> Goal of the exercise
Entries follow. Give back exactly the lines starting at the one containing "The camera went 10 degrees right and 15" and ending at the one containing "The TurquoiseVase moved", and no other lines.

> Object transformation records
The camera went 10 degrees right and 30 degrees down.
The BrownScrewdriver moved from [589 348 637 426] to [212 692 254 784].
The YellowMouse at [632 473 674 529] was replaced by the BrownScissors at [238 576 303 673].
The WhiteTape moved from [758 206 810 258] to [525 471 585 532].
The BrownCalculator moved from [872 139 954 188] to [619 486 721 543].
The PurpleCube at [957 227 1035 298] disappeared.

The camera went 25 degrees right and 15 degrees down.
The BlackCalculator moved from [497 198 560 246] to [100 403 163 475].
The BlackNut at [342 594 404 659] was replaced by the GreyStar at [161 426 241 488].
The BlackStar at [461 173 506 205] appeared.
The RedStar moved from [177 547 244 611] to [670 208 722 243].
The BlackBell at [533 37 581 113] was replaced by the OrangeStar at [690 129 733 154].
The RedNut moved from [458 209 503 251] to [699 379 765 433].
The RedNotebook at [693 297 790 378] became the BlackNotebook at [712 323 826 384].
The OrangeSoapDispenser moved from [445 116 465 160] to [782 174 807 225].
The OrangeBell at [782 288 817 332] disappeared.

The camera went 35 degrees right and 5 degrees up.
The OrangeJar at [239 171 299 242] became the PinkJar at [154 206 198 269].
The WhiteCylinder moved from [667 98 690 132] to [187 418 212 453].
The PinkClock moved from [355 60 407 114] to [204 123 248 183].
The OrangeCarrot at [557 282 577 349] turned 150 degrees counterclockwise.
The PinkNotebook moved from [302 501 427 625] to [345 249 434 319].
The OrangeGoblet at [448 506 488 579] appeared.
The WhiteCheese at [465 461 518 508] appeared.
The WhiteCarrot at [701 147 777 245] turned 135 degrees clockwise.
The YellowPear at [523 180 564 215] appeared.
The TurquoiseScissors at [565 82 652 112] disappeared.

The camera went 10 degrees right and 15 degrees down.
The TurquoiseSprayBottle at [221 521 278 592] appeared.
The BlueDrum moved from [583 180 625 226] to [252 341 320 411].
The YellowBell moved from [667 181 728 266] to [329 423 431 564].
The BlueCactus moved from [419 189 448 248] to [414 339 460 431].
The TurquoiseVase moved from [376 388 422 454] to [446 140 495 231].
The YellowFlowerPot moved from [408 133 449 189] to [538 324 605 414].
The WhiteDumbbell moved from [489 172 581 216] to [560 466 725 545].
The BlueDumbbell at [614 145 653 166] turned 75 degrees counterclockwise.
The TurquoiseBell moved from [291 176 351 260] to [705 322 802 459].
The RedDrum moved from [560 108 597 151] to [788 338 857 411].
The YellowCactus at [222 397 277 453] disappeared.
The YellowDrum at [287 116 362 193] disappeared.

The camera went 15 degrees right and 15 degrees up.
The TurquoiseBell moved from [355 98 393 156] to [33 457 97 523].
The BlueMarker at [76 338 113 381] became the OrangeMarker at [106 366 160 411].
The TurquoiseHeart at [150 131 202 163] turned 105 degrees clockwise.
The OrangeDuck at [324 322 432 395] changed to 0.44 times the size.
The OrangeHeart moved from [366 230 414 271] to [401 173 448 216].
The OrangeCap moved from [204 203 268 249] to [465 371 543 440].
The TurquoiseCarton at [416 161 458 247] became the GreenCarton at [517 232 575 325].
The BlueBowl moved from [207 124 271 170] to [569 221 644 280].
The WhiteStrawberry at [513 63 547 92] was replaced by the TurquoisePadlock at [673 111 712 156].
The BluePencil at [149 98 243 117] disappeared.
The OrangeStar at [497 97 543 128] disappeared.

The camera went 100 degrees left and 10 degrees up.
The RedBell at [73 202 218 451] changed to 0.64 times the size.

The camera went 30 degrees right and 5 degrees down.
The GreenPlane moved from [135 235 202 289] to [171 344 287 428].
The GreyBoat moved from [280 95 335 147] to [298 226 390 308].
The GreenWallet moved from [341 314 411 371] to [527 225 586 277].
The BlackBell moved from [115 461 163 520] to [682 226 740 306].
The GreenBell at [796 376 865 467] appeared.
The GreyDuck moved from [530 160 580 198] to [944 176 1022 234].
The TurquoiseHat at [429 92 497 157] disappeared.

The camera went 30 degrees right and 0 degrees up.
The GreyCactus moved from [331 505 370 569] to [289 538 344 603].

> Result of the task
The camera went 10 degrees right and 15 degrees down.
The TurquoiseSprayBottle at [221 521 278 592] appeared.
The BlueDrum moved from [583 180 625 226] to [252 341 320 411].
The YellowBell moved from [667 181 728 266] to [329 423 431 564].
The BlueCactus moved from [419 189 448 248] to [414 339 460 431].
The TurquoiseVase moved from [376 388 422 454] to [446 140 495 231].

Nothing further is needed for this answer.